__EXERCISE DESCRIPTION__. Copy the entries exactly, through the "camera: 45 degrees left, 10 degrees down" line.

__Extracted data entries__.
========

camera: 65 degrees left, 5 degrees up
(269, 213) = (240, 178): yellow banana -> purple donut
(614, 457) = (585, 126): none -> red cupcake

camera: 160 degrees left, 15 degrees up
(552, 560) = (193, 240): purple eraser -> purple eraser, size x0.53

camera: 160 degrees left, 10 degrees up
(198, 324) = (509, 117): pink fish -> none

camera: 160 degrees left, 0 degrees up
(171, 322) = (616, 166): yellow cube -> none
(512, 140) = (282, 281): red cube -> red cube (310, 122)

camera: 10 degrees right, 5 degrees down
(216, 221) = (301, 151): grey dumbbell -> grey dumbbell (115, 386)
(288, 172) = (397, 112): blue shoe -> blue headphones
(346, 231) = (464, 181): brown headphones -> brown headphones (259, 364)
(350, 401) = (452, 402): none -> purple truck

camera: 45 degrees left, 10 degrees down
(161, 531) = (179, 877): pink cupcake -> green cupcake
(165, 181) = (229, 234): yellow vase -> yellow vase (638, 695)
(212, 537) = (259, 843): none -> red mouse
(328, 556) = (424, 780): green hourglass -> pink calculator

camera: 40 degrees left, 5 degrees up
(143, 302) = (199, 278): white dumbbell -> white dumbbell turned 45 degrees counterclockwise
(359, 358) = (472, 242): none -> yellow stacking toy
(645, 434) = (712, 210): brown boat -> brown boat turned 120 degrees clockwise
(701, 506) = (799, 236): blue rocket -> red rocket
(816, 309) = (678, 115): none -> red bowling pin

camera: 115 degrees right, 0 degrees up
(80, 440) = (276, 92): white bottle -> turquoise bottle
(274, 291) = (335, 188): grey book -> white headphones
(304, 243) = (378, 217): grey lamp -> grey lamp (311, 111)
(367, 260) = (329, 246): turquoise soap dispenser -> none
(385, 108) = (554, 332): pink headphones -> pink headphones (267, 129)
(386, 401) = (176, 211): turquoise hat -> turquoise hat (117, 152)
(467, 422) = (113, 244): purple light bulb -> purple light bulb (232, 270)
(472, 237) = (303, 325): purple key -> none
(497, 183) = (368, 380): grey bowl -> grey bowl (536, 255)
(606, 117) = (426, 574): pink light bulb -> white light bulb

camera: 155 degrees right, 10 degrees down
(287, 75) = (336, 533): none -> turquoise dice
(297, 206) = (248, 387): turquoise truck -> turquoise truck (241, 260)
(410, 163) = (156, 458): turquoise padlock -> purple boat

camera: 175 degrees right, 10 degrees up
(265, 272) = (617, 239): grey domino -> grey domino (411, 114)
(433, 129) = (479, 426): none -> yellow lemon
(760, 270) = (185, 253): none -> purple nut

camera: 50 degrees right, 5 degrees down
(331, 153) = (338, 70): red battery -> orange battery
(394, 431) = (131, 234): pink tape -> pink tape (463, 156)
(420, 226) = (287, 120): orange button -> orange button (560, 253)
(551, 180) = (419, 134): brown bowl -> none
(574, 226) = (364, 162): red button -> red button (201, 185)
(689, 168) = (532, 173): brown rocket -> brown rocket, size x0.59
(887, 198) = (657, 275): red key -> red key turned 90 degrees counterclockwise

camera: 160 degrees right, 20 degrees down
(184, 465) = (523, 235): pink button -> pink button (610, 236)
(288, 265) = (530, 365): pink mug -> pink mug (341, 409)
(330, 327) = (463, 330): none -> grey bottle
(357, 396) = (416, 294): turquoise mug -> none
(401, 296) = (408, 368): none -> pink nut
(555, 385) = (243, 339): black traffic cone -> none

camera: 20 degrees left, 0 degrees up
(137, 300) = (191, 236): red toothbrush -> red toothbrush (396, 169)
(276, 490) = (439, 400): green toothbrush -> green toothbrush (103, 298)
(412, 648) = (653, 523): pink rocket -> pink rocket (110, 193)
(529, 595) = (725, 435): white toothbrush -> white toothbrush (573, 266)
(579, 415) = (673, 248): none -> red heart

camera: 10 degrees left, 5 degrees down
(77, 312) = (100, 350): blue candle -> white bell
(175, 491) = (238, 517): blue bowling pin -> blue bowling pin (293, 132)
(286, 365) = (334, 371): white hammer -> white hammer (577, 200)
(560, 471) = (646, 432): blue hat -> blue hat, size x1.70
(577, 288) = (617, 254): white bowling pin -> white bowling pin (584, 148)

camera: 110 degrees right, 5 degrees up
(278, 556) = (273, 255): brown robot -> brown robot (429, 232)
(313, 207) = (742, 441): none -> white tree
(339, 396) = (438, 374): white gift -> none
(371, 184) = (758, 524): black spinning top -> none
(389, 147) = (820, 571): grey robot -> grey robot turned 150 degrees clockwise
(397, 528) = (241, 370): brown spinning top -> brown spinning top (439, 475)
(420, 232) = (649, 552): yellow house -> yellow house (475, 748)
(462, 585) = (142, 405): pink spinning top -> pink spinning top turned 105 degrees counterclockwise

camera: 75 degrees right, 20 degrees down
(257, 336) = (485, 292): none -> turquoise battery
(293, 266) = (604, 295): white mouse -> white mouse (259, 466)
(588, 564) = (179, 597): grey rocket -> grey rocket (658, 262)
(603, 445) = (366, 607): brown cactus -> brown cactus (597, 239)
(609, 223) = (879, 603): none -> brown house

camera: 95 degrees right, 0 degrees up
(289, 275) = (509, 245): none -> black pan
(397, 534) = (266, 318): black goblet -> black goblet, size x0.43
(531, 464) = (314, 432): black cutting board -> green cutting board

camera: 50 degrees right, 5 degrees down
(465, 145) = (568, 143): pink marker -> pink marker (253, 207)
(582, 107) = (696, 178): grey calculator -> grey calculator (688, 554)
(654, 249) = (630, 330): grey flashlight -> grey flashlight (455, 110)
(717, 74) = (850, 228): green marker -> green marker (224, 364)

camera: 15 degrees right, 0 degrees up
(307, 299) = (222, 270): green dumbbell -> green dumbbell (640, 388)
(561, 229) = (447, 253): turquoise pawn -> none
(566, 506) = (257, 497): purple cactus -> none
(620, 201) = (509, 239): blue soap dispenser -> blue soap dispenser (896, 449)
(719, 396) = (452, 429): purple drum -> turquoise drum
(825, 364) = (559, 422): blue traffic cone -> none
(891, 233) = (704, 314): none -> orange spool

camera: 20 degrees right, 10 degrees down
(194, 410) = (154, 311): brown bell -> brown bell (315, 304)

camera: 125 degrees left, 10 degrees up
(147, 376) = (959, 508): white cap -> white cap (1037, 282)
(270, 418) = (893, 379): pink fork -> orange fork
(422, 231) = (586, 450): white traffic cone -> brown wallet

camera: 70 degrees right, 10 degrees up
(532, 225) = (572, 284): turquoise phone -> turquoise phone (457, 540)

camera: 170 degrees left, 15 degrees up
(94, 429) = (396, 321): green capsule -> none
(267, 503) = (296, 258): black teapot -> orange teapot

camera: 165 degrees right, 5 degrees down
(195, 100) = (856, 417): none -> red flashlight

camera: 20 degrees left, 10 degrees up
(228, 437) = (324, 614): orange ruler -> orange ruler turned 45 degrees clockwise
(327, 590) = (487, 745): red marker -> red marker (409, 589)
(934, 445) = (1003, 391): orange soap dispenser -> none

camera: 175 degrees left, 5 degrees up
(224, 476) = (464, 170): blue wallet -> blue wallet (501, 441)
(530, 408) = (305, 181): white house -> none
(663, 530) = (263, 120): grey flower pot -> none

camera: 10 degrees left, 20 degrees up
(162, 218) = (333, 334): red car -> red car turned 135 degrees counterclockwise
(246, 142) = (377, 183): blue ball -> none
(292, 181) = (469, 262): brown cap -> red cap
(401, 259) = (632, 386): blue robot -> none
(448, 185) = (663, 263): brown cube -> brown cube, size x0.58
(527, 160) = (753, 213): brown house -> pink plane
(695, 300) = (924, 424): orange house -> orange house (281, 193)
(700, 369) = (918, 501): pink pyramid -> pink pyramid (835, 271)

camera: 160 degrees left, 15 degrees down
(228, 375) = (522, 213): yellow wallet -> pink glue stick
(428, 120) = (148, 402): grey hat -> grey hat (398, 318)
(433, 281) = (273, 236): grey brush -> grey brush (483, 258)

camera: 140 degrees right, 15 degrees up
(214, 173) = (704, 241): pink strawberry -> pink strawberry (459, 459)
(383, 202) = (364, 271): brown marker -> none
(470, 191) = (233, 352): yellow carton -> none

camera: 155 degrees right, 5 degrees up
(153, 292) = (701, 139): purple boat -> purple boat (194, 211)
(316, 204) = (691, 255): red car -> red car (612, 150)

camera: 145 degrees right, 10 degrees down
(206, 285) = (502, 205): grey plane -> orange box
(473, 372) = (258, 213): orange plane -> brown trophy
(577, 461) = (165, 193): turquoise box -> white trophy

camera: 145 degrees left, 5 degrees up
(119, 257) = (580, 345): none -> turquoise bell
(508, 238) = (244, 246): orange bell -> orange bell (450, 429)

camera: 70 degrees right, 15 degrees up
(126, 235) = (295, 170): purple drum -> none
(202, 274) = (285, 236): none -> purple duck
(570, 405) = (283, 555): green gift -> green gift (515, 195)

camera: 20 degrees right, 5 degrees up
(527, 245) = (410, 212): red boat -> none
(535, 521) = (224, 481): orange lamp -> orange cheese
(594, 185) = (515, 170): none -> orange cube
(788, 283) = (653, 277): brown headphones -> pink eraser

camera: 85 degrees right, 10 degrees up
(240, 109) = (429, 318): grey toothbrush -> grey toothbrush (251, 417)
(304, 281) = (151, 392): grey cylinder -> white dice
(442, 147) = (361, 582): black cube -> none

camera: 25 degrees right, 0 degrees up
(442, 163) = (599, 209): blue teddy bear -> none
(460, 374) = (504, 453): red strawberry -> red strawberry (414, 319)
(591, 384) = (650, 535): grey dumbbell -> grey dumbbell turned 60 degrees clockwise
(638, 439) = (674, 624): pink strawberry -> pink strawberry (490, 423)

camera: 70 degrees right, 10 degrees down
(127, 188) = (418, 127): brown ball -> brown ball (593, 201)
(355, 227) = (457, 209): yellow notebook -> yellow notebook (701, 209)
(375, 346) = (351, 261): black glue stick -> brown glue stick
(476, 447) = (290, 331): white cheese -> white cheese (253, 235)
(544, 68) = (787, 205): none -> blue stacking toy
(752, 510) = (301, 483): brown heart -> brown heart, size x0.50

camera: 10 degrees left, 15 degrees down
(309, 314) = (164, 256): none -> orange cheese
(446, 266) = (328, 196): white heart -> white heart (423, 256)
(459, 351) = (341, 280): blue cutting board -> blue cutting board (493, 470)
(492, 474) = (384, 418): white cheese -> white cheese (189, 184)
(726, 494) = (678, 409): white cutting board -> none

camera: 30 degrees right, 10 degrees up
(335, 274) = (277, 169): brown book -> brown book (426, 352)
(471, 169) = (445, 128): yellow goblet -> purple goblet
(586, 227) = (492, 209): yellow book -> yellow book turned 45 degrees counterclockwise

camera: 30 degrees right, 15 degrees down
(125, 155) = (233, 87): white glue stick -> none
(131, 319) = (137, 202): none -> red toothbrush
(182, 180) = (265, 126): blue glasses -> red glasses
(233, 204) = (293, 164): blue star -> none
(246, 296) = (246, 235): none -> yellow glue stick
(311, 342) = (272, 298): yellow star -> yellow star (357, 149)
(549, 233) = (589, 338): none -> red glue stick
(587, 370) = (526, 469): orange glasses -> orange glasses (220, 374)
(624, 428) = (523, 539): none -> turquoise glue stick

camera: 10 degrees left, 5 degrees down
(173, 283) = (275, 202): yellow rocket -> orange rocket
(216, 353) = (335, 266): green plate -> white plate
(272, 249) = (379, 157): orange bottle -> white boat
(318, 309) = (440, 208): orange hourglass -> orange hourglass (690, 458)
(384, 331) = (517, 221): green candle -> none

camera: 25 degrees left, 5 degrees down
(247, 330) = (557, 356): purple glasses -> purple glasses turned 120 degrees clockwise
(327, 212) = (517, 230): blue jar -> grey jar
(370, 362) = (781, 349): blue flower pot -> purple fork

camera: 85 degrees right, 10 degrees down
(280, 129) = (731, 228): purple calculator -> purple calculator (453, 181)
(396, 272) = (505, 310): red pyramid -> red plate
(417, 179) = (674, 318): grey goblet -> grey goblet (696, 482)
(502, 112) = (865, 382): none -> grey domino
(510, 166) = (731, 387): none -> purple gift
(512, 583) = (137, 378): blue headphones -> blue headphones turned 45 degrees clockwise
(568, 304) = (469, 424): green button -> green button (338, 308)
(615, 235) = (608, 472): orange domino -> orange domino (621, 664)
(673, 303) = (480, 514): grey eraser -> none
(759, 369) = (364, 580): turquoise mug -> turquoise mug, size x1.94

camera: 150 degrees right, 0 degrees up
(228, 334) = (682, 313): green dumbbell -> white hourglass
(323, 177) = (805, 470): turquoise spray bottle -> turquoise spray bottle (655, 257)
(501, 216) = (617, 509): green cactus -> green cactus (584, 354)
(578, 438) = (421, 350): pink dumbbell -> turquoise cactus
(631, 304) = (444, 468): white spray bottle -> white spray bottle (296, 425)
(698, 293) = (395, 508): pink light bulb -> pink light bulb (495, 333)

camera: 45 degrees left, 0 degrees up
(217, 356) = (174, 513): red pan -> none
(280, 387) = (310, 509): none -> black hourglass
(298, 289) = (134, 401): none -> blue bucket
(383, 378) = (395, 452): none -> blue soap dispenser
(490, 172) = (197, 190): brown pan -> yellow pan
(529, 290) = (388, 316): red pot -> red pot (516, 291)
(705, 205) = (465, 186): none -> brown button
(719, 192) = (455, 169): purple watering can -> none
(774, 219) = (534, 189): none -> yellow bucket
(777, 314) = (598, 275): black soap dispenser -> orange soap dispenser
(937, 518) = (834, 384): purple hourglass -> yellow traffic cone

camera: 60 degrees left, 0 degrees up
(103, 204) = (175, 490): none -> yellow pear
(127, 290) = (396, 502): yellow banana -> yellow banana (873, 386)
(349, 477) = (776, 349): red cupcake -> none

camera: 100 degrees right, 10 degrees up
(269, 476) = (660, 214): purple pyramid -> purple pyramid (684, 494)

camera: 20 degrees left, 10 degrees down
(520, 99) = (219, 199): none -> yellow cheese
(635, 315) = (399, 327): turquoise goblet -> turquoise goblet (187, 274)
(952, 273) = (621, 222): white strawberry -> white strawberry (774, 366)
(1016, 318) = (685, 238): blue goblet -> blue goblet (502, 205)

========

__SOLUTION FOR THIS EXERCISE__.
camera: 65 degrees left, 5 degrees up
(269, 213) = (240, 178): yellow banana -> purple donut
(614, 457) = (585, 126): none -> red cupcake

camera: 160 degrees left, 15 degrees up
(552, 560) = (193, 240): purple eraser -> purple eraser, size x0.53

camera: 160 degrees left, 10 degrees up
(198, 324) = (509, 117): pink fish -> none

camera: 160 degrees left, 0 degrees up
(171, 322) = (616, 166): yellow cube -> none
(512, 140) = (282, 281): red cube -> red cube (310, 122)

camera: 10 degrees right, 5 degrees down
(216, 221) = (301, 151): grey dumbbell -> grey dumbbell (115, 386)
(288, 172) = (397, 112): blue shoe -> blue headphones
(346, 231) = (464, 181): brown headphones -> brown headphones (259, 364)
(350, 401) = (452, 402): none -> purple truck

camera: 45 degrees left, 10 degrees down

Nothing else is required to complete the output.